▸ PROMPT
From the first record to the last, write each one out again exactly.

**** DATASET EXCERPTS

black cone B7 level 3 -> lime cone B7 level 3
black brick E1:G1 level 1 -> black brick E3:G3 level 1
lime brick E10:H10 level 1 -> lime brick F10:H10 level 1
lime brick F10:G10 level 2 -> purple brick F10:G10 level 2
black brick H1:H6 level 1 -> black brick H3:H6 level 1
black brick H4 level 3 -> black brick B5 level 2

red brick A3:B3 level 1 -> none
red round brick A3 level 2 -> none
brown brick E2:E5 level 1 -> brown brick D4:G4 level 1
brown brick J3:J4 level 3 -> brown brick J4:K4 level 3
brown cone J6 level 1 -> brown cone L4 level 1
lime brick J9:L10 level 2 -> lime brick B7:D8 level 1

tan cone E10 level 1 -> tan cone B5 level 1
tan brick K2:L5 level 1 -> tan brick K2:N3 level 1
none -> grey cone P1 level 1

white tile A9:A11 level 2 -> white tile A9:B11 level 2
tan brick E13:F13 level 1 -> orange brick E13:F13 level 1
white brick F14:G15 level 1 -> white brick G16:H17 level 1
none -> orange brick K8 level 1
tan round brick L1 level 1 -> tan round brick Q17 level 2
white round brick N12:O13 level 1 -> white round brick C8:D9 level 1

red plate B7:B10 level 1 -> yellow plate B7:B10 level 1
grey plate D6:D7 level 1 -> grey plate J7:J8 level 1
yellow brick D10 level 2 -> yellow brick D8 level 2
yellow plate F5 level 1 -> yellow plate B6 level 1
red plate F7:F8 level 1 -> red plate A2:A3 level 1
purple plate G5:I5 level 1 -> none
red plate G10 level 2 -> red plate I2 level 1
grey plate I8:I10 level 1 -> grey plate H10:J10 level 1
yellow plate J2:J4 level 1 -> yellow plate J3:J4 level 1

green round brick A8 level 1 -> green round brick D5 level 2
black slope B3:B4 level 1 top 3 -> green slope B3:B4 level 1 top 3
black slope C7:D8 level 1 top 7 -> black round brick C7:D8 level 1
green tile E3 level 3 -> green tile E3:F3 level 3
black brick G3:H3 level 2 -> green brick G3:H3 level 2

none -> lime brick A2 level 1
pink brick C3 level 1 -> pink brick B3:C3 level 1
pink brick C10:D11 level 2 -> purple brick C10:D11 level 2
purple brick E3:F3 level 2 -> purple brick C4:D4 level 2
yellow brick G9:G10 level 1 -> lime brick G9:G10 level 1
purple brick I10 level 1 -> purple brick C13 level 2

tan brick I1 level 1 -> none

********

▸ THE COMPLETED TASK
black cone B7 level 3 -> lime cone B7 level 3
black brick E1:G1 level 1 -> black brick E3:G3 level 1
lime brick E10:H10 level 1 -> lime brick F10:H10 level 1
lime brick F10:G10 level 2 -> purple brick F10:G10 level 2
black brick H1:H6 level 1 -> black brick H3:H6 level 1
black brick H4 level 3 -> black brick B5 level 2

red brick A3:B3 level 1 -> none
red round brick A3 level 2 -> none
brown brick E2:E5 level 1 -> brown brick D4:G4 level 1
brown brick J3:J4 level 3 -> brown brick J4:K4 level 3
brown cone J6 level 1 -> brown cone L4 level 1
lime brick J9:L10 level 2 -> lime brick B7:D8 level 1

tan cone E10 level 1 -> tan cone B5 level 1
tan brick K2:L5 level 1 -> tan brick K2:N3 level 1
none -> grey cone P1 level 1

white tile A9:A11 level 2 -> white tile A9:B11 level 2
tan brick E13:F13 level 1 -> orange brick E13:F13 level 1
white brick F14:G15 level 1 -> white brick G16:H17 level 1
none -> orange brick K8 level 1
tan round brick L1 level 1 -> tan round brick Q17 level 2
white round brick N12:O13 level 1 -> white round brick C8:D9 level 1

red plate B7:B10 level 1 -> yellow plate B7:B10 level 1
grey plate D6:D7 level 1 -> grey plate J7:J8 level 1
yellow brick D10 level 2 -> yellow brick D8 level 2
yellow plate F5 level 1 -> yellow plate B6 level 1
red plate F7:F8 level 1 -> red plate A2:A3 level 1
purple plate G5:I5 level 1 -> none
red plate G10 level 2 -> red plate I2 level 1
grey plate I8:I10 level 1 -> grey plate H10:J10 level 1
yellow plate J2:J4 level 1 -> yellow plate J3:J4 level 1

green round brick A8 level 1 -> green round brick D5 level 2
black slope B3:B4 level 1 top 3 -> green slope B3:B4 level 1 top 3
black slope C7:D8 level 1 top 7 -> black round brick C7:D8 level 1
green tile E3 level 3 -> green tile E3:F3 level 3
black brick G3:H3 level 2 -> green brick G3:H3 level 2

none -> lime brick A2 level 1
pink brick C3 level 1 -> pink brick B3:C3 level 1
pink brick C10:D11 level 2 -> purple brick C10:D11 level 2
purple brick E3:F3 level 2 -> purple brick C4:D4 level 2
yellow brick G9:G10 level 1 -> lime brick G9:G10 level 1
purple brick I10 level 1 -> purple brick C13 level 2

tan brick I1 level 1 -> none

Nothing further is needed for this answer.